Print out the data below in full, exactly as written.
-=-=-
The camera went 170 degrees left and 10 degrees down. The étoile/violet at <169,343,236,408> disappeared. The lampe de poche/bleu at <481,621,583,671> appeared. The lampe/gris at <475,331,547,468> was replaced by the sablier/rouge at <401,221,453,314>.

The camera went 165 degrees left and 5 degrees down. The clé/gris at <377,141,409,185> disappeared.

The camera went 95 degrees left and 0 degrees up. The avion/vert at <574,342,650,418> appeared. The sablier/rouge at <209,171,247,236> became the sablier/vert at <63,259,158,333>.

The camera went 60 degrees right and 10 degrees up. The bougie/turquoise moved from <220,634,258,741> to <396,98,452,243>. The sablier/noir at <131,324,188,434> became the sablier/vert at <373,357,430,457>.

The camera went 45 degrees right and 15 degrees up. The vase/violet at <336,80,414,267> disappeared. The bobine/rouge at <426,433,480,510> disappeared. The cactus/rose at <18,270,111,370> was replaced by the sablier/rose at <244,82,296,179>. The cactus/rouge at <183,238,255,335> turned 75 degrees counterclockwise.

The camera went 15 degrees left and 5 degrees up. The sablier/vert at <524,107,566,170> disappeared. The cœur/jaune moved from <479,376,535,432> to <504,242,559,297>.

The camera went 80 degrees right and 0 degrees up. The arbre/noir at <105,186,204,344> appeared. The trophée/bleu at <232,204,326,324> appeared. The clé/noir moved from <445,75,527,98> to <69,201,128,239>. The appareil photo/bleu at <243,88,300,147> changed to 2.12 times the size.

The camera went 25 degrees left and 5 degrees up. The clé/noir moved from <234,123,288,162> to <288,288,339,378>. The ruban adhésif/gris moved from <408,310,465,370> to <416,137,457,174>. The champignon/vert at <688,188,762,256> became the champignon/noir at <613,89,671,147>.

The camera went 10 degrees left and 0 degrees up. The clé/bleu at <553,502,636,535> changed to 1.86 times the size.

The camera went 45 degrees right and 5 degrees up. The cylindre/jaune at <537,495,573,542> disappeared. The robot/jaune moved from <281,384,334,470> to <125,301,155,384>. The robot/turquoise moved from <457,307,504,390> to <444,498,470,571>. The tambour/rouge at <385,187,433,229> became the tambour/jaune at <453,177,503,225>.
-=-=-
*ANSWER SECTION:*
The camera went 170 degrees left and 10 degrees down. The étoile/violet at <169,343,236,408> disappeared. The lampe de poche/bleu at <481,621,583,671> appeared. The lampe/gris at <475,331,547,468> was replaced by the sablier/rouge at <401,221,453,314>.

The camera went 165 degrees left and 5 degrees down. The clé/gris at <377,141,409,185> disappeared.

The camera went 95 degrees left and 0 degrees up. The avion/vert at <574,342,650,418> appeared. The sablier/rouge at <209,171,247,236> became the sablier/vert at <63,259,158,333>.

The camera went 60 degrees right and 10 degrees up. The bougie/turquoise moved from <220,634,258,741> to <396,98,452,243>. The sablier/noir at <131,324,188,434> became the sablier/vert at <373,357,430,457>.

The camera went 45 degrees right and 15 degrees up. The vase/violet at <336,80,414,267> disappeared. The bobine/rouge at <426,433,480,510> disappeared. The cactus/rose at <18,270,111,370> was replaced by the sablier/rose at <244,82,296,179>. The cactus/rouge at <183,238,255,335> turned 75 degrees counterclockwise.

The camera went 15 degrees left and 5 degrees up. The sablier/vert at <524,107,566,170> disappeared. The cœur/jaune moved from <479,376,535,432> to <504,242,559,297>.

The camera went 80 degrees right and 0 degrees up. The arbre/noir at <105,186,204,344> appeared. The trophée/bleu at <232,204,326,324> appeared. The clé/noir moved from <445,75,527,98> to <69,201,128,239>. The appareil photo/bleu at <243,88,300,147> changed to 2.12 times the size.

The camera went 25 degrees left and 5 degrees up. The clé/noir moved from <234,123,288,162> to <288,288,339,378>. The ruban adhésif/gris moved from <408,310,465,370> to <416,137,457,174>. The champignon/vert at <688,188,762,256> became the champignon/noir at <613,89,671,147>.

The camera went 10 degrees left and 0 degrees up. The clé/bleu at <553,502,636,535> changed to 1.86 times the size.

The camera went 45 degrees right and 5 degrees up. The cylindre/jaune at <537,495,573,542> disappeared. The robot/jaune moved from <281,384,334,470> to <125,301,155,384>. The robot/turquoise moved from <457,307,504,390> to <444,498,470,571>. The tambour/rouge at <385,187,433,229> became the tambour/jaune at <453,177,503,225>.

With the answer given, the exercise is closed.